Stored data:
--- START ---
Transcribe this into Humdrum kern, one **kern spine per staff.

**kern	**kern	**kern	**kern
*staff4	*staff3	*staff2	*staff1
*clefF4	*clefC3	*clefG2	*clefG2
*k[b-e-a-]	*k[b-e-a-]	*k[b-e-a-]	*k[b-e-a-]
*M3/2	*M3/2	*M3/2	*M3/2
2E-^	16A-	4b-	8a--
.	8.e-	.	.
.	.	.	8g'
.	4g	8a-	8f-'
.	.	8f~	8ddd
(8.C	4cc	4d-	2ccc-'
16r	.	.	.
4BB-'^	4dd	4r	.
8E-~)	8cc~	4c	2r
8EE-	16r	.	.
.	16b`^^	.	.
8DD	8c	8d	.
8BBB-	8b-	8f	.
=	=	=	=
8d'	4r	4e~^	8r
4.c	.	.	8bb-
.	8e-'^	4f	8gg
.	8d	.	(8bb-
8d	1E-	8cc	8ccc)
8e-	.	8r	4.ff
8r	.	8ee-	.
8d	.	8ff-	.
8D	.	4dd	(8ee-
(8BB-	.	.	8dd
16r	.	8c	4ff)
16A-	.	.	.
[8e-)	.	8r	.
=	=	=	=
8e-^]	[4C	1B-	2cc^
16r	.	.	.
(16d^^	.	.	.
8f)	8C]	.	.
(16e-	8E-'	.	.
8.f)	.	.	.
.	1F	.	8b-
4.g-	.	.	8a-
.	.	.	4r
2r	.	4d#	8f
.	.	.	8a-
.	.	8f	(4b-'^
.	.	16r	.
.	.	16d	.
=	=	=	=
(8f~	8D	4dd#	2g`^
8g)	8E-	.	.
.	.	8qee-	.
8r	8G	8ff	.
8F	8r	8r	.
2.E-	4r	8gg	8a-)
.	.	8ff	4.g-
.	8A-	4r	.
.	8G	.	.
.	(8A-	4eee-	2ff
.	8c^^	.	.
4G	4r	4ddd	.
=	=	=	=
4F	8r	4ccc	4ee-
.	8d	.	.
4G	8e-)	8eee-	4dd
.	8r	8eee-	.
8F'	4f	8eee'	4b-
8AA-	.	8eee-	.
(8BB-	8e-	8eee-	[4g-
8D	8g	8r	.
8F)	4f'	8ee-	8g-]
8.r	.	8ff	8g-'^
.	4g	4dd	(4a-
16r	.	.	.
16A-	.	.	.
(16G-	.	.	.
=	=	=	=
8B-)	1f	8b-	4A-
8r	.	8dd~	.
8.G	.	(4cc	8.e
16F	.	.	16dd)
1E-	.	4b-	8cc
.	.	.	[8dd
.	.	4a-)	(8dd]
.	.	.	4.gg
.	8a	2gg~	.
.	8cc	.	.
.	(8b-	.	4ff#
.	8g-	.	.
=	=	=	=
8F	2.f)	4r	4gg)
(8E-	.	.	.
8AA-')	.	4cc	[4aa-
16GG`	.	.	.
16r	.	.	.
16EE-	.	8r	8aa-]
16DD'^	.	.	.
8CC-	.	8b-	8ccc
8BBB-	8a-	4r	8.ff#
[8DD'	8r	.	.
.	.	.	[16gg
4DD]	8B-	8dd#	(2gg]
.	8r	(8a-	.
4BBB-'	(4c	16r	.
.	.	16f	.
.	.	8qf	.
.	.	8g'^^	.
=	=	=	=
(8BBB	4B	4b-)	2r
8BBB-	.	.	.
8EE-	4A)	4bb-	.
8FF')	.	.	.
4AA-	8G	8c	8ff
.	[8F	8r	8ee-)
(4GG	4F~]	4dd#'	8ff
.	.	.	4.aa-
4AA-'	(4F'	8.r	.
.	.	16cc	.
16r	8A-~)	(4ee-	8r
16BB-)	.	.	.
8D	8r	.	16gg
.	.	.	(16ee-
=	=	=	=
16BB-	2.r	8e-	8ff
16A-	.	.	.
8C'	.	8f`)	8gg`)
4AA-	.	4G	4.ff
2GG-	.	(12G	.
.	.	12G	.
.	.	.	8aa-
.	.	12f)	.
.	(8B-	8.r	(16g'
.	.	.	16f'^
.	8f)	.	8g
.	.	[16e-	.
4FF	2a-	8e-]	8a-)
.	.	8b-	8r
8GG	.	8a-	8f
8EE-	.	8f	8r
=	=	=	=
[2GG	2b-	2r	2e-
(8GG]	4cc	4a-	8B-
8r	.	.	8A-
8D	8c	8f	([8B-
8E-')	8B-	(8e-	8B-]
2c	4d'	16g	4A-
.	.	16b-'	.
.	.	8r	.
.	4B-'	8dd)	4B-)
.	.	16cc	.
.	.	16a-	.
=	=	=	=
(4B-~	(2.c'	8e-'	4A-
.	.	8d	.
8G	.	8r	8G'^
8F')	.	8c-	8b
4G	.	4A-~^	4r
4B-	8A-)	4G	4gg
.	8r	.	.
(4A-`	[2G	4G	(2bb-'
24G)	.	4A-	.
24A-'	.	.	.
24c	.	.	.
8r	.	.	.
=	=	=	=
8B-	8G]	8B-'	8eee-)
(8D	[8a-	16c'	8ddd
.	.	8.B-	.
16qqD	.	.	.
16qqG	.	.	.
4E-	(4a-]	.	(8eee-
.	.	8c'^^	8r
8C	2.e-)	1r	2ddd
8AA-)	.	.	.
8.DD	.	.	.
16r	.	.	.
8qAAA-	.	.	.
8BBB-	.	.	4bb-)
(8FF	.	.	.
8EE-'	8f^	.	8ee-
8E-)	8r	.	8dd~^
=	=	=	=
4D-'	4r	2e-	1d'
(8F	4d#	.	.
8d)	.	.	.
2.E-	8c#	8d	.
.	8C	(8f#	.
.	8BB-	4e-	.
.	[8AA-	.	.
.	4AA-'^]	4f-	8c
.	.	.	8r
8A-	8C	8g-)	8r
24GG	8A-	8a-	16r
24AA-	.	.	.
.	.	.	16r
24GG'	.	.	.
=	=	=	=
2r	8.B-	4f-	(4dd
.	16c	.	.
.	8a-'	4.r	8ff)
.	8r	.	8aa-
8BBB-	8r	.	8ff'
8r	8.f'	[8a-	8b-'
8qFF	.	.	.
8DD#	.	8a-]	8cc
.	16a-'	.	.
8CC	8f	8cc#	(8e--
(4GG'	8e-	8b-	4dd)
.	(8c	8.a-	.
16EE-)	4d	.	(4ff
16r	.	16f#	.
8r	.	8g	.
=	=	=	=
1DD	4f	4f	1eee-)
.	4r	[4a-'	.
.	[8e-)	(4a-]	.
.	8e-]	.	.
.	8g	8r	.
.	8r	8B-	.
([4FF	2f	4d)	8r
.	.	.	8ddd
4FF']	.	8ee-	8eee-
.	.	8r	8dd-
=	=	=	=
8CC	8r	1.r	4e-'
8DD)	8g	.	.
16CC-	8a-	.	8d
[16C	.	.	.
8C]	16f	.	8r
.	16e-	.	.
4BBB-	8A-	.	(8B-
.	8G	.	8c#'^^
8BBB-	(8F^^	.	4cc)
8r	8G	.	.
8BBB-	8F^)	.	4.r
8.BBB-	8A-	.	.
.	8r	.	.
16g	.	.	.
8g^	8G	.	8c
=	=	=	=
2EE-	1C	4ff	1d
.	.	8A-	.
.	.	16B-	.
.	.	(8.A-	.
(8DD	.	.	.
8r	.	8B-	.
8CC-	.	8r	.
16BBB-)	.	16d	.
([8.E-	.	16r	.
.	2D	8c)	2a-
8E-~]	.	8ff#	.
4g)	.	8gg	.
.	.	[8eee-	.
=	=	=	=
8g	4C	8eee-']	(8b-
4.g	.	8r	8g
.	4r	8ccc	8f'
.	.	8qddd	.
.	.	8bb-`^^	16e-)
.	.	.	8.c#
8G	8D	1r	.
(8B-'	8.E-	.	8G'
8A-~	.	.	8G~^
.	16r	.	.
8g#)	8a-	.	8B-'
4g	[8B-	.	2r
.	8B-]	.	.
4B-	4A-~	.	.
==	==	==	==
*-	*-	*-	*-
--- END ---
WHAT YOU NEED TO DO: Extract every line of the listing above that contains the string "kern". Treat uppercase and lowercase letters as different.

ANSWER TO THE PROBLEM:
Transcribe this into Humdrum kern, one **kern spine per staff.
**kern	**kern	**kern	**kern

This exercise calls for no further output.